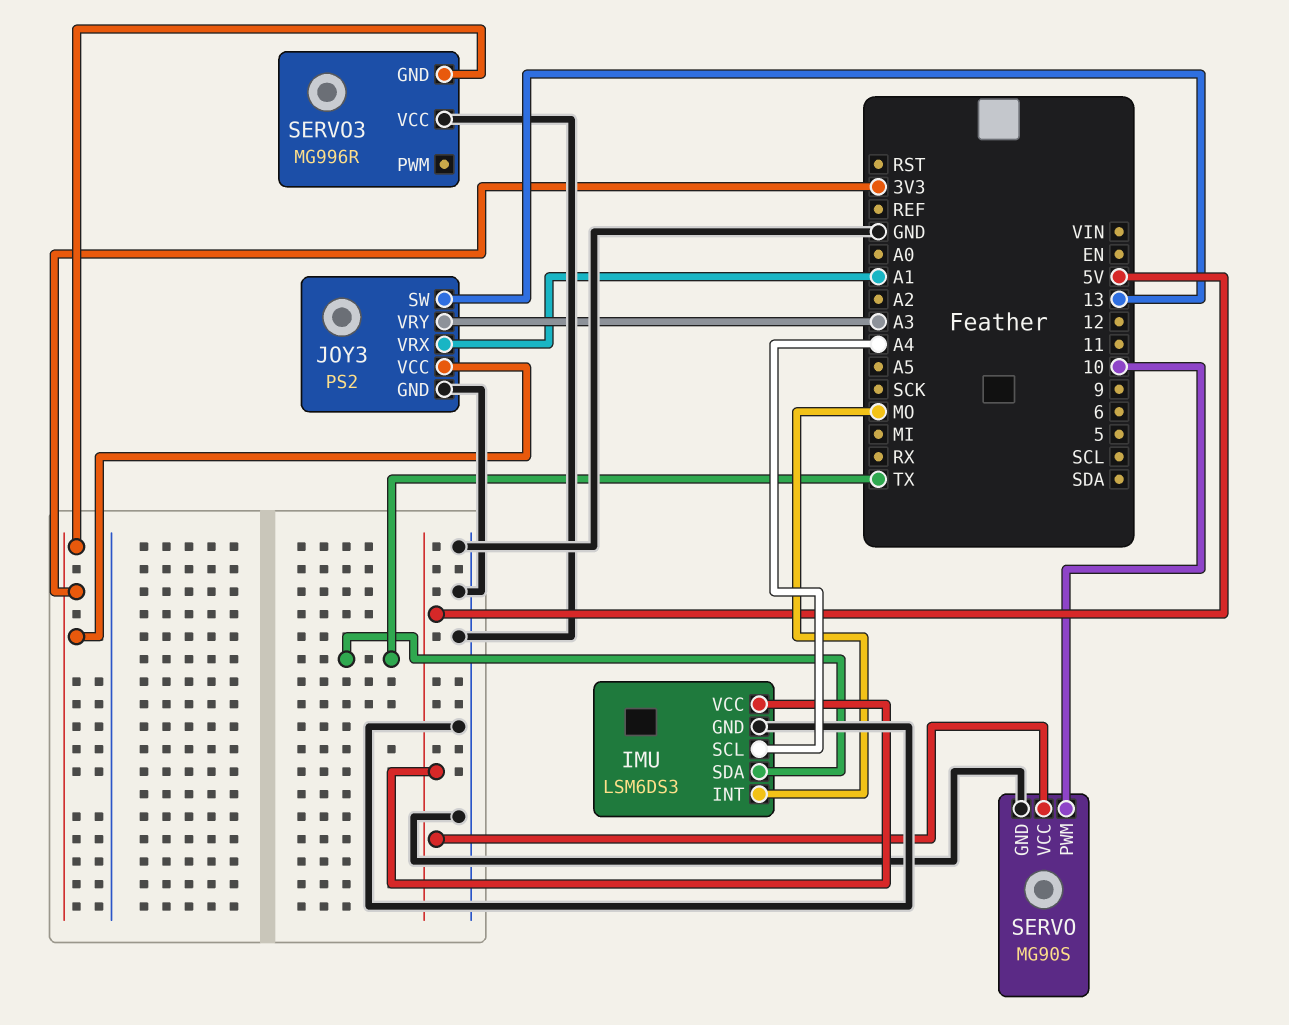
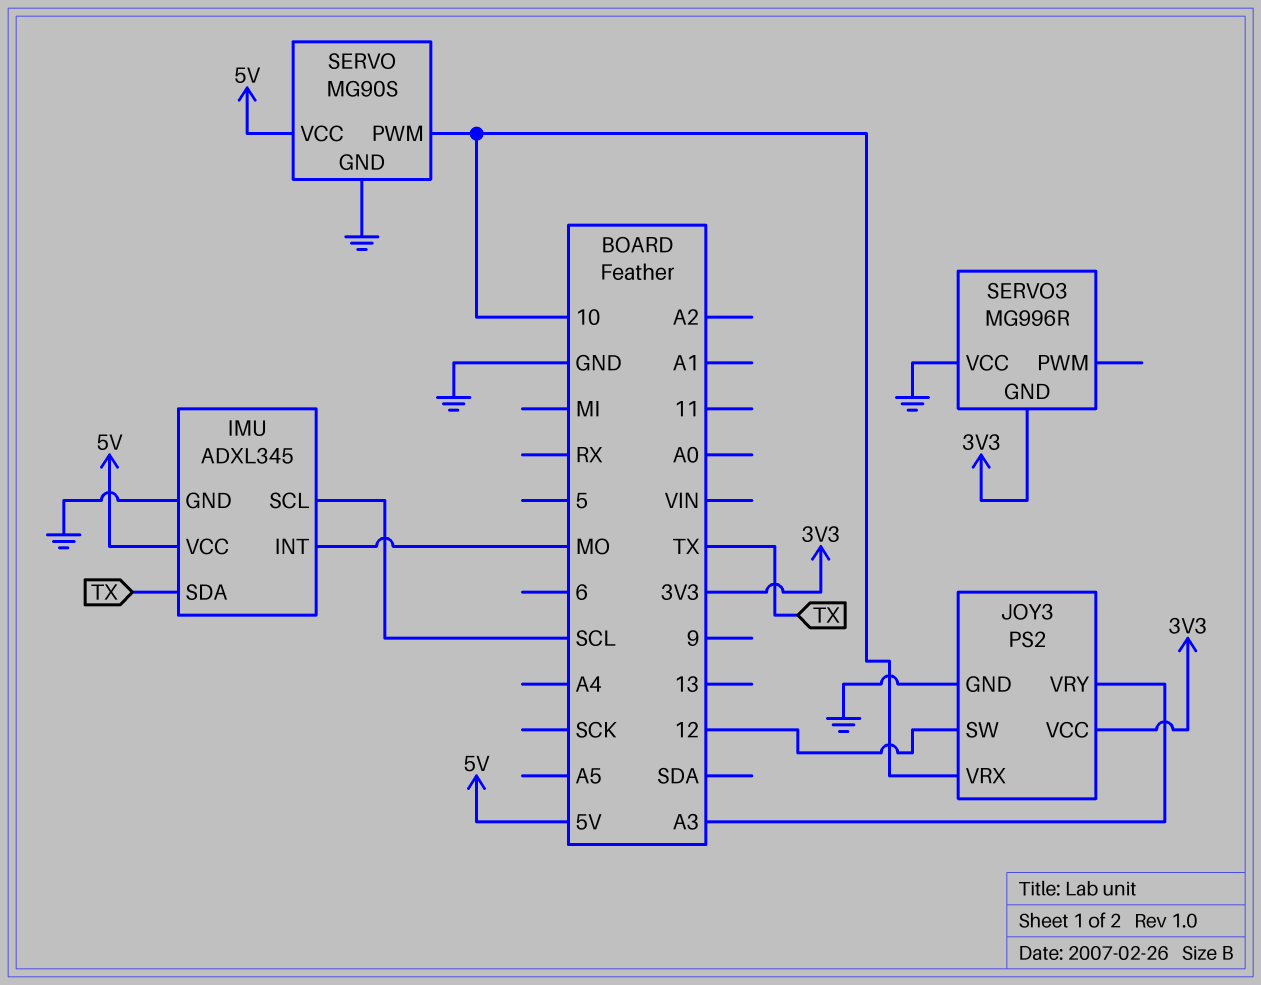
IMU: LSM6DS3 -> ADXL345
IMU pin SCL: A4 -> SCL
JOY3 pin SW: 13 -> 12
JOY3 pin VRX: A1 -> 10

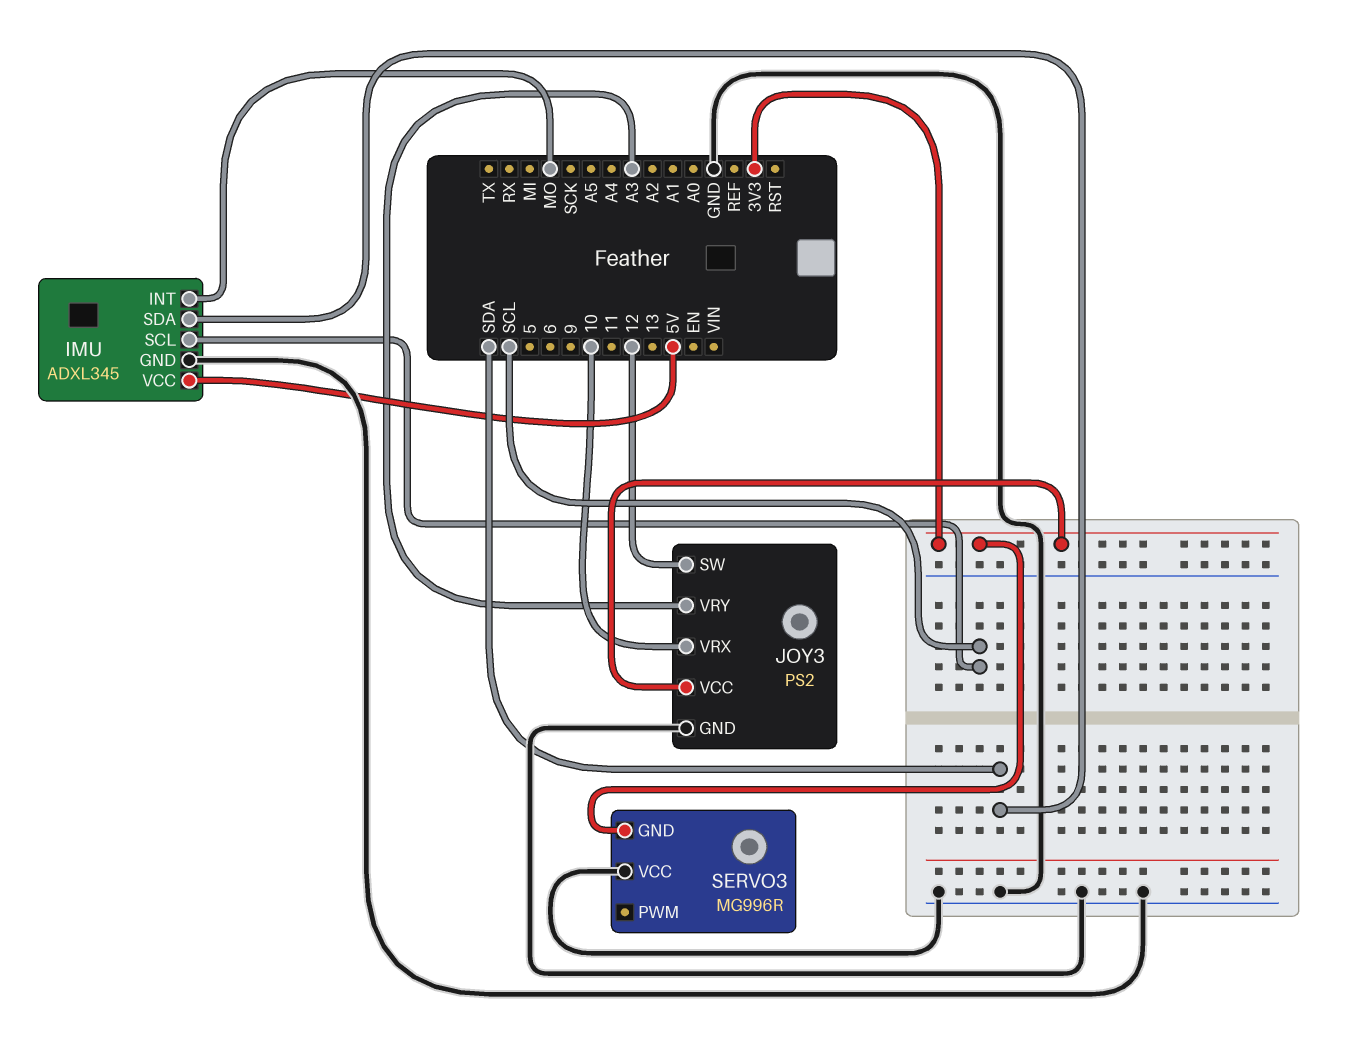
IMU pin SDA: TX -> SDA
SERVO: MG90S -> none
SERVO pin GND: GND -> none
SERVO pin PWM: 10 -> none
SERVO pin VCC: 5V -> none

□ □ □ □

**Activity**
Could you repeat the data exactly, omitting its pictures?

**Solution below**
IMU: LSM6DS3 -> ADXL345
IMU pin SCL: A4 -> SCL
JOY3 pin SW: 13 -> 12
JOY3 pin VRX: A1 -> 10

IMU pin SDA: TX -> SDA
SERVO: MG90S -> none
SERVO pin GND: GND -> none
SERVO pin PWM: 10 -> none
SERVO pin VCC: 5V -> none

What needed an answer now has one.